Omit any pictures, and restate word for word only the lines from the one with "green pentagon: (618, 1070)" through the end of the data below.

§ **Data extracts**:
Start of Block
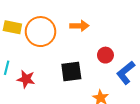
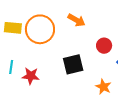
orange arrow: (79, 26) -> (77, 20), turned 36

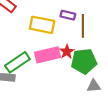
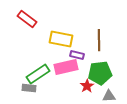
purple rectangle: (68, 15) -> (77, 55), moved
red star: (67, 52) -> (87, 86), moved

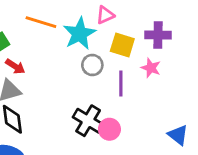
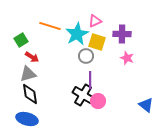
purple cross: (158, 35) -> (122, 34), moved
yellow square: (122, 45) -> (97, 42), moved
purple line: (121, 84) -> (90, 80), moved

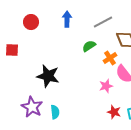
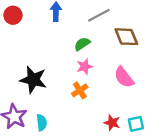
orange cross: (110, 58) -> (80, 90), moved
pink star: (106, 86) -> (85, 67), moved

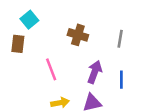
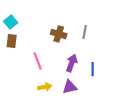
cyan square: (29, 20) -> (11, 22), moved
gray line: (120, 39) -> (85, 32), moved

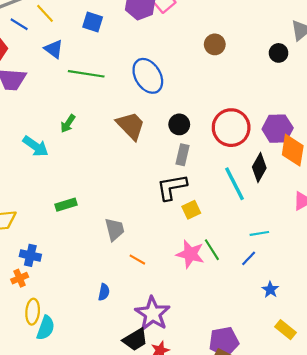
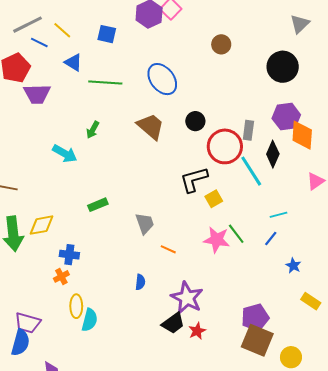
black circle: (279, 53) -> (283, 67), moved, size x1.8
red circle: (231, 128) -> (225, 146), moved
gray rectangle: (183, 155) -> (248, 130), moved

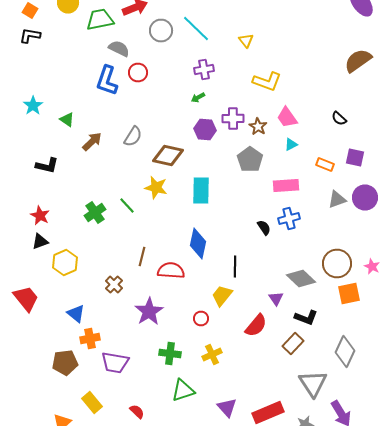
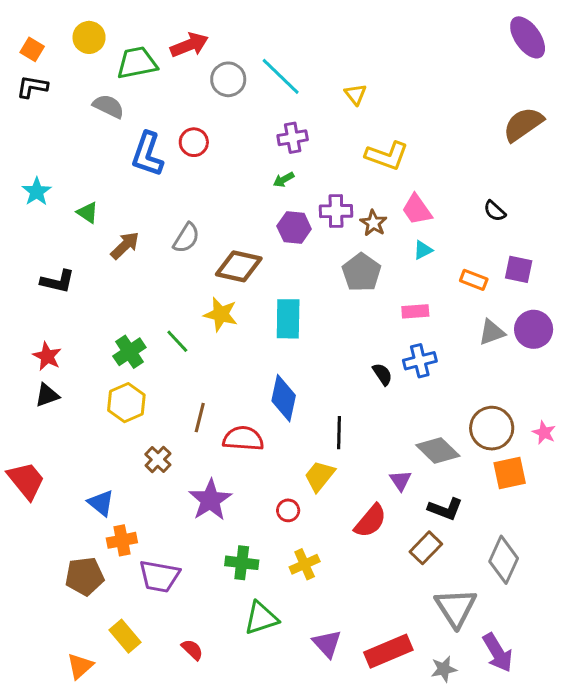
gray semicircle: (119, 48) -> (108, 106), moved
pink rectangle: (286, 186) -> (415, 311), size x0.7
yellow hexagon: (65, 262) -> (126, 403), moved

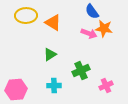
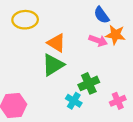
orange triangle: (53, 23) -> (56, 43), moved
green triangle: (50, 55) -> (53, 65), size x1.5
cyan cross: (54, 86) -> (74, 101), moved, turned 32

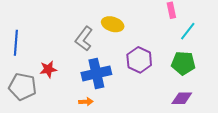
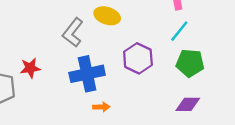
cyan line: (188, 31) -> (179, 31), moved
orange arrow: (86, 102) -> (101, 107), moved

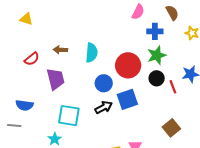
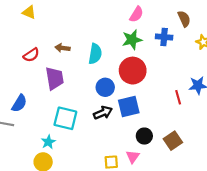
pink semicircle: (138, 12) -> (136, 14), moved
green star: (157, 55) -> (132, 40), moved
black circle: (157, 78) -> (144, 136), moved
blue semicircle: (24, 105) -> (19, 103), turned -72

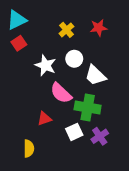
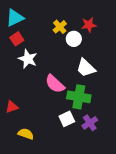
white circle: (74, 59) -> (74, 39), moved
white star: (45, 65) -> (28, 59), moved
red triangle: (44, 119) -> (12, 107), moved
yellow semicircle: (29, 149) -> (26, 134), turned -70

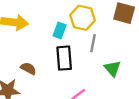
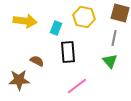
cyan rectangle: (60, 30) -> (56, 28), moved
gray line: (93, 43) -> (114, 38), moved

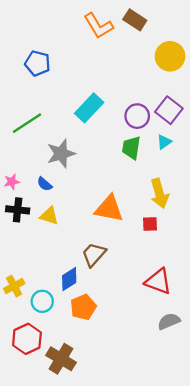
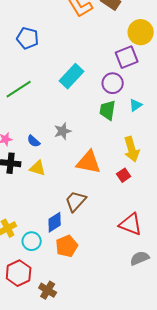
purple square: (169, 110) -> (127, 57), moved, turned 30
gray star: (61, 154) -> (63, 131), moved, size x0.7
red square: (150, 224) -> (124, 175), turned -32
brown cross: (61, 359) -> (48, 290), size x0.7

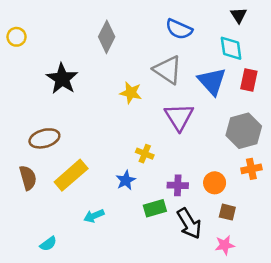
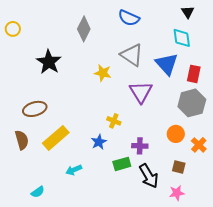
blue semicircle: (179, 29) -> (129, 18), moved
red rectangle: (249, 80) -> (194, 74), moved
orange cross: (251, 169) -> (199, 145), moved, turned -35
orange circle: (215, 183) -> (176, 134), moved

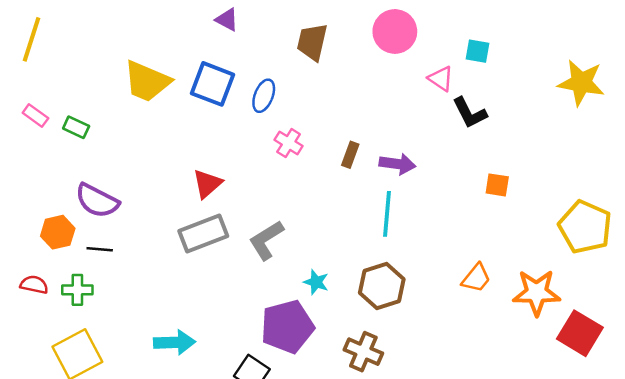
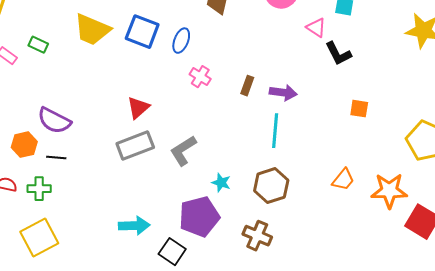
green rectangle: (76, 127) -> (38, 45), moved
cyan arrow: (174, 342) -> (134, 226), moved

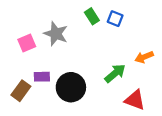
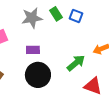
gray star: (56, 34) -> (32, 18), moved, turned -30
purple rectangle: (42, 77) -> (33, 50), moved

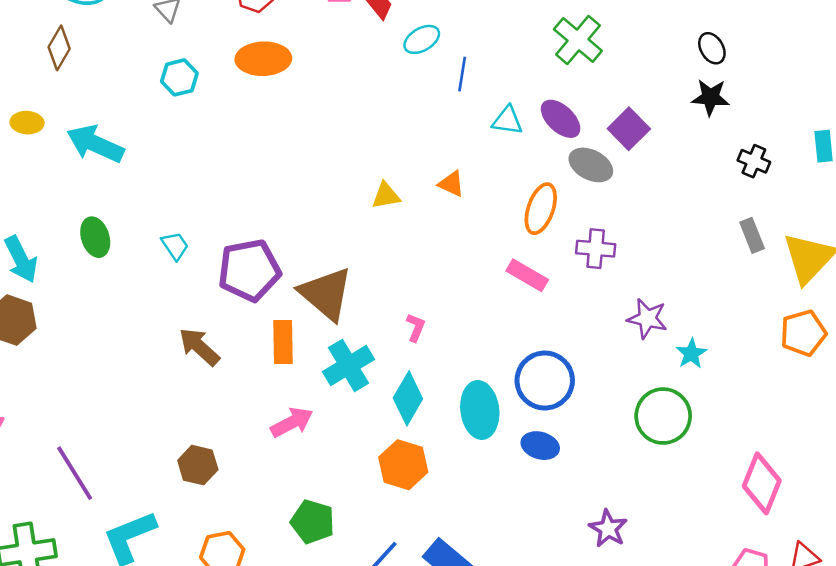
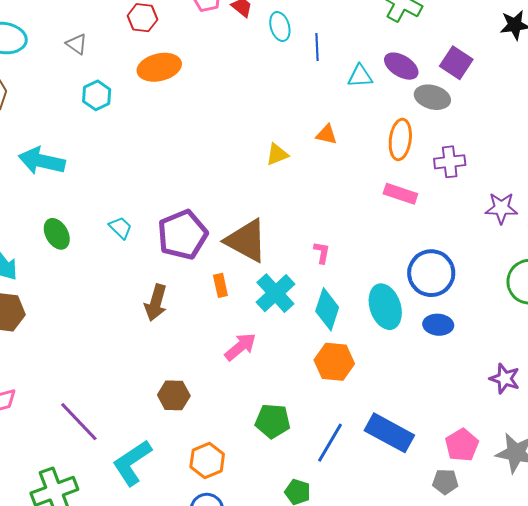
cyan ellipse: (422, 39) -> (280, 26), turned -64
orange rectangle: (283, 342) -> (220, 285), size x0.7
brown arrow: (199, 347) -> (156, 303), turned -105

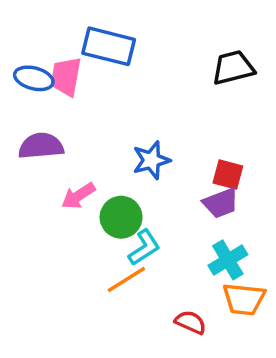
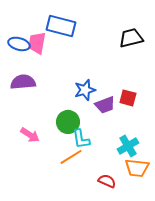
pink arrow: (78, 196) -> (30, 135), moved, turned -114
purple trapezoid: (221, 203) -> (105, 105), moved
cyan L-shape: (144, 247) -> (81, 139), turned 115

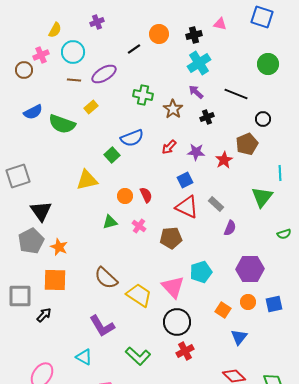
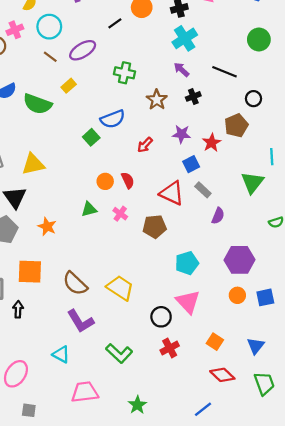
brown line: (74, 80) -> (50, 57), turned 32
brown star: (173, 109) -> (157, 100), moved
red arrow: (169, 147) -> (145, 145), moved
yellow triangle: (87, 180) -> (33, 164), moved
blue square: (185, 180) -> (191, 164), moved
orange star: (59, 247) -> (47, 227), moved
brown semicircle: (106, 278) -> (75, 284), moved
pink triangle: (173, 287) -> (188, 302), moved
orange square: (223, 310) -> (215, 342), moved
black arrow: (44, 315) -> (18, 309), turned -42
black circle: (177, 322) -> (161, 317), size x0.7
blue triangle: (239, 337) -> (256, 346), moved

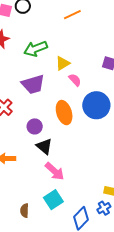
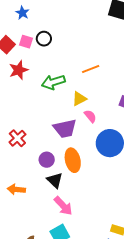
orange line: (72, 15) -> (91, 69), moved
purple trapezoid: (33, 84) -> (65, 129), moved
orange ellipse: (64, 113) -> (73, 160), moved

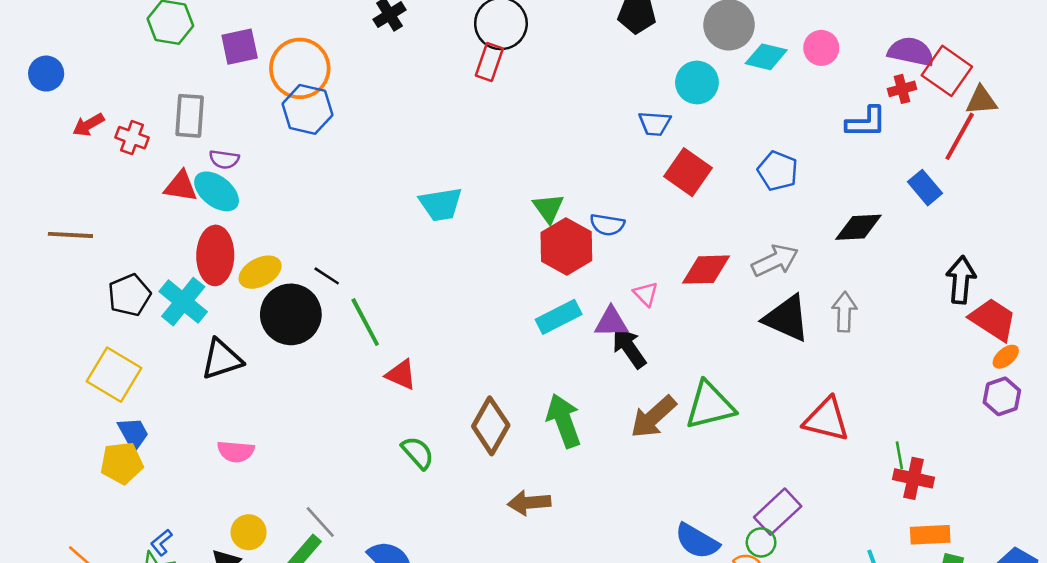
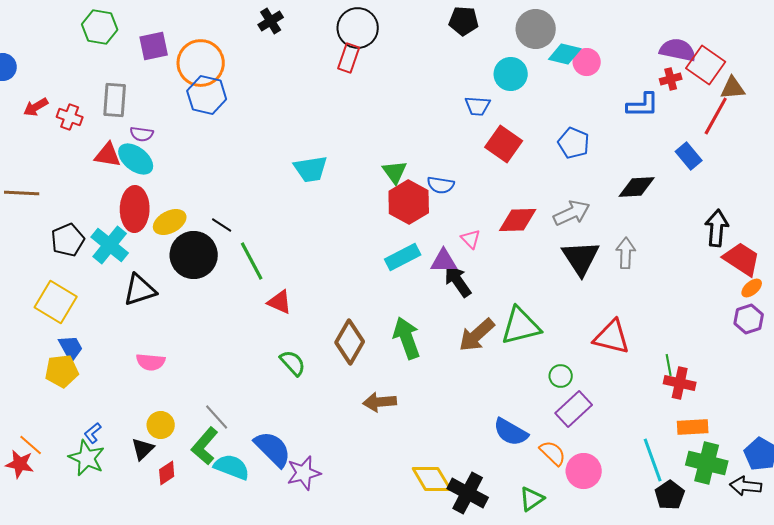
pink circle: (821, 48) -> (587, 62), moved
black triangle: (787, 318) -> (581, 258), turned 33
green circle: (761, 542) -> (561, 376), moved

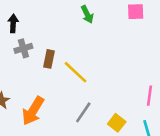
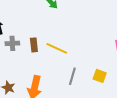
gray cross: (23, 48) -> (12, 43), turned 32

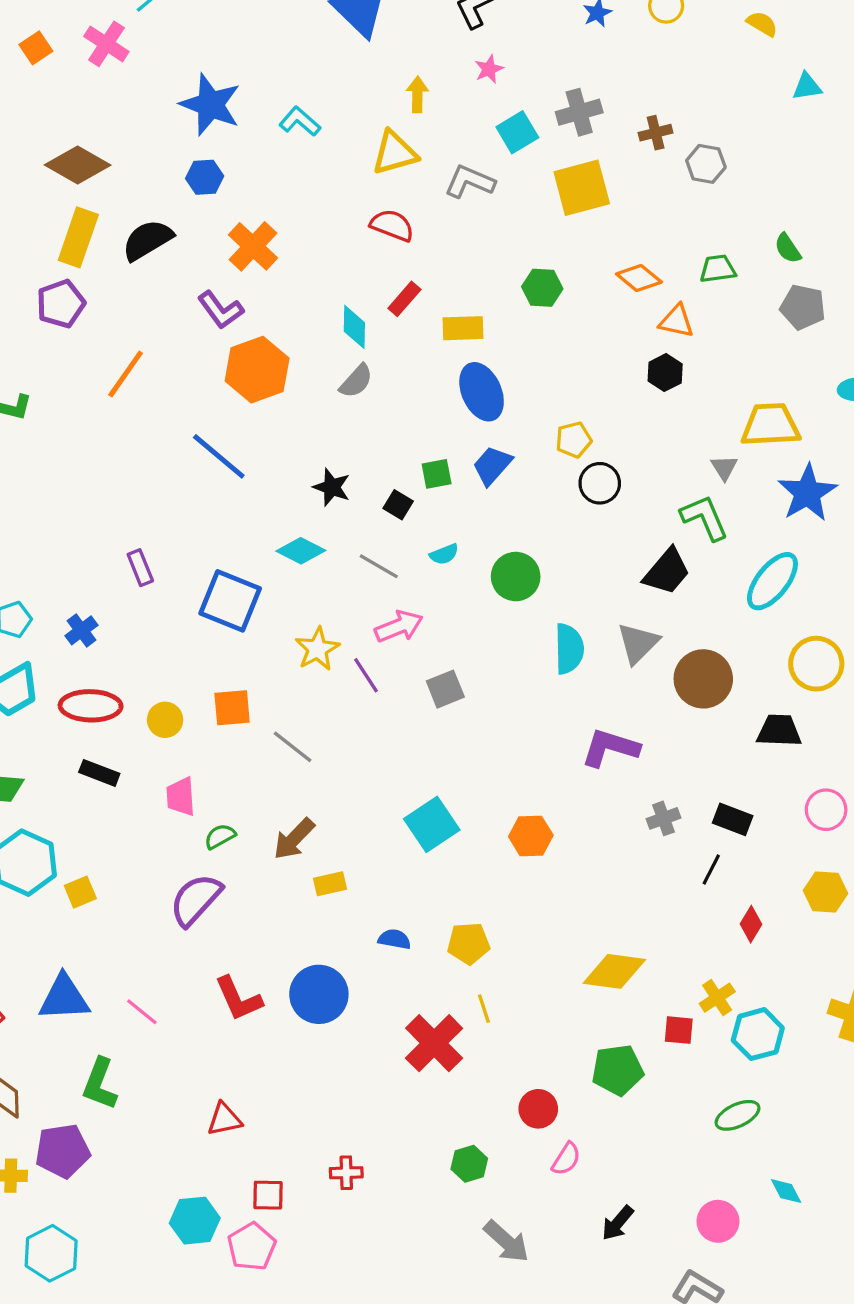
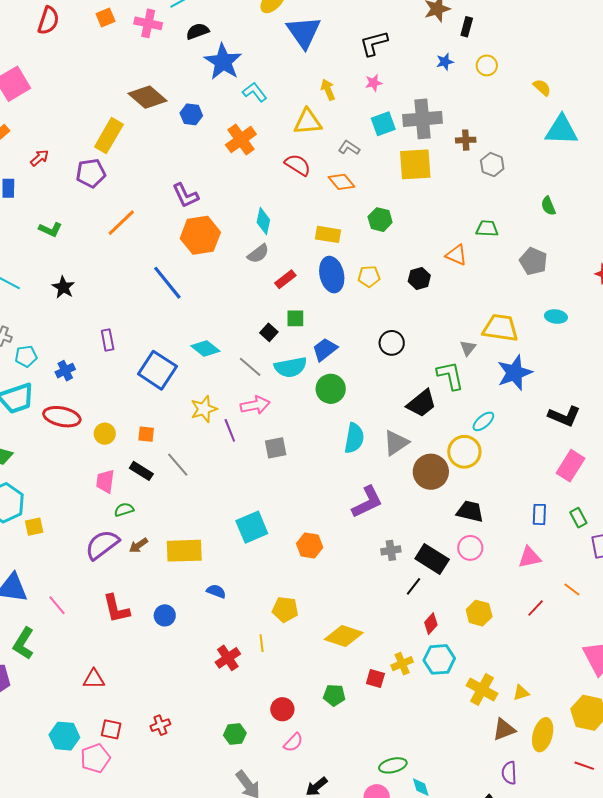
pink cross: (106, 44) -> (148, 23), turned -32
cyan triangle: (807, 87) -> (561, 130), size x1.8
yellow arrow: (417, 94) -> (328, 90), turned -35
blue star: (210, 105) -> (223, 62), moved
gray cross: (579, 112) -> (423, 119), size x1.4
brown diamond: (78, 165) -> (147, 97), moved
gray L-shape: (470, 182) -> (349, 148), size x0.7
black semicircle: (147, 240) -> (198, 31), moved, size x0.7
orange cross: (253, 246) -> (241, 140), moved
green semicircle: (788, 248) -> (548, 206), moved
orange diamond: (639, 278) -> (342, 182), moved
red rectangle: (404, 299) -> (285, 279), moved
black hexagon: (665, 373) -> (419, 278), moved
yellow pentagon: (574, 440) -> (369, 276), moved
blue trapezoid: (492, 465) -> (325, 349), moved
black star: (332, 487) -> (63, 287), moved
cyan semicircle: (444, 554) -> (291, 367), size x1.8
cyan ellipse: (772, 581) -> (483, 421), size x0.6
yellow circle: (816, 664) -> (464, 452), moved
orange square: (232, 708) -> (146, 434), size x0.7
purple L-shape: (610, 748) -> (367, 502), turned 126
black rectangle: (99, 773) -> (141, 471), moved
pink circle: (826, 810) -> (470, 548), moved
black rectangle: (733, 819) -> (432, 559), size x1.4
brown arrow: (294, 839) -> (138, 545), moved, size x0.7
yellow rectangle: (330, 884) -> (184, 551), size x1.8
yellow pentagon: (469, 943) -> (285, 609), moved
blue circle: (319, 994) -> (165, 615), size x0.6
cyan hexagon: (758, 1034) -> (439, 659), moved
red cross: (434, 1043) -> (228, 658), size x0.7
green pentagon: (618, 1070) -> (334, 695), size x0.7
green ellipse: (738, 1115) -> (393, 765), moved
red cross: (346, 1173) -> (160, 725), turned -30

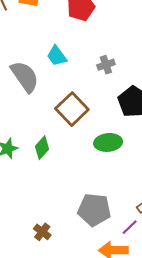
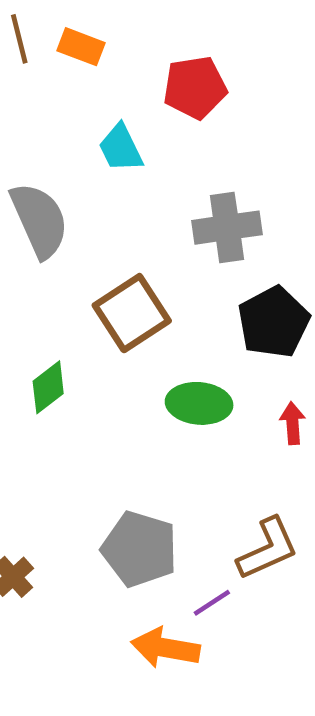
cyan trapezoid: (57, 56) -> (121, 148), moved
gray cross: (106, 65) -> (227, 228), size x1.6

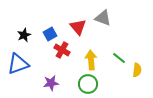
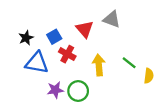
blue triangle: (18, 64) -> (37, 63), moved, turned 30
green circle: (88, 84) -> (78, 91), moved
End of Block
§ **Exercise output**:
green pentagon: (618, 1070) -> (334, 695), size x0.7
green ellipse: (738, 1115) -> (393, 765), moved
red cross: (346, 1173) -> (160, 725), turned -30

cyan trapezoid: (57, 56) -> (121, 148), moved
gray cross: (106, 65) -> (227, 228), size x1.6

blue triangle: (18, 64) -> (37, 63), moved, turned 30
green circle: (88, 84) -> (78, 91), moved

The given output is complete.